**TASK BRIEF:**
Set every entry down again exactly, excluding any pictures.

*** EXTRACTED DATA ***

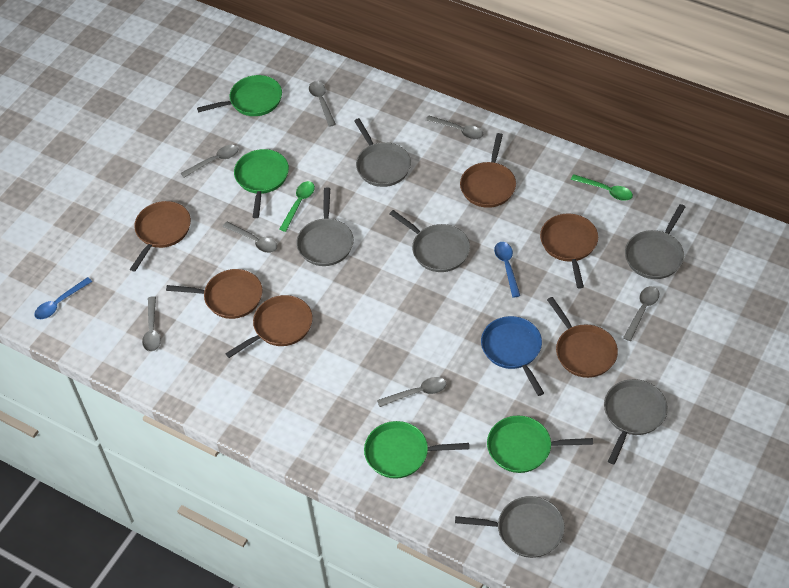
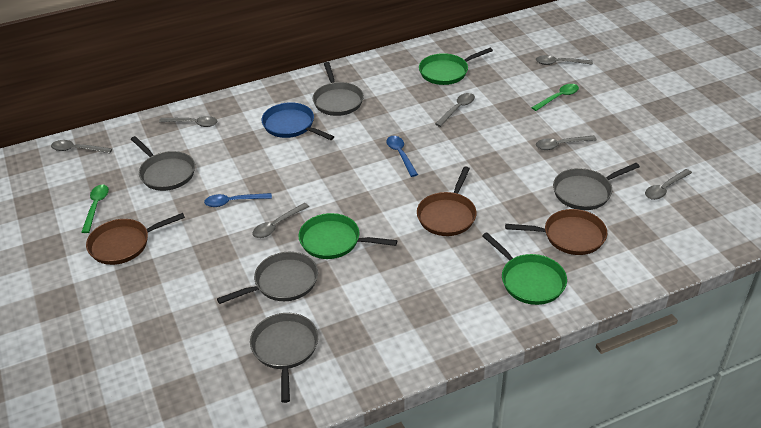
brown pan: 6 -> 3
green pan: 4 -> 3
grey pan: 6 -> 5

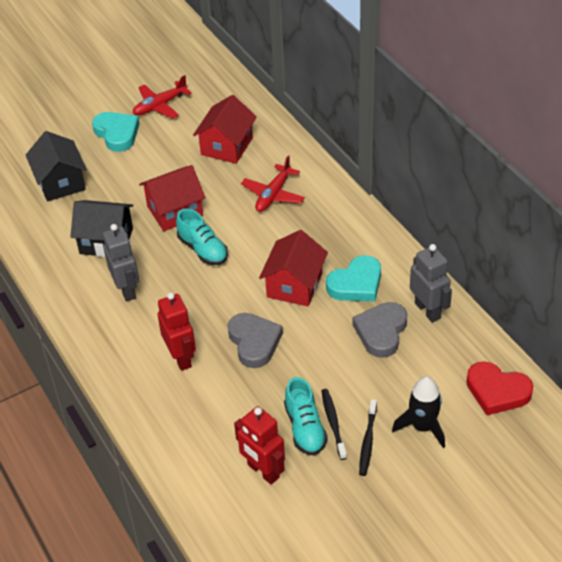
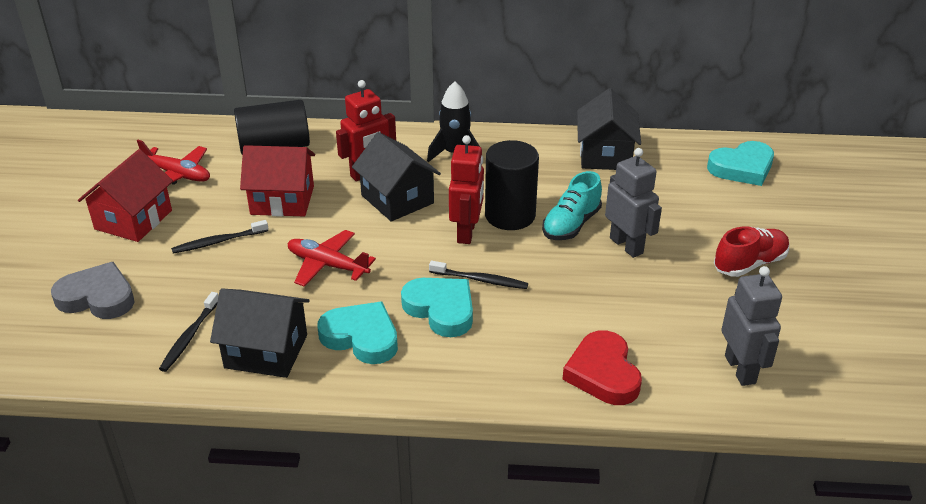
black cylinder: 0 -> 2
black house: 2 -> 3
black toothbrush: 2 -> 3
grey heart: 2 -> 1
red house: 3 -> 2
red shoe: 0 -> 1
turquoise heart: 2 -> 3
turquoise shoe: 2 -> 1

*** End of EXTRACTED DATA ***

**TASK OUTPUT:**
brown pan: 6 -> 3
green pan: 4 -> 3
grey pan: 6 -> 5

black cylinder: 0 -> 2
black house: 2 -> 3
black toothbrush: 2 -> 3
grey heart: 2 -> 1
red house: 3 -> 2
red shoe: 0 -> 1
turquoise heart: 2 -> 3
turquoise shoe: 2 -> 1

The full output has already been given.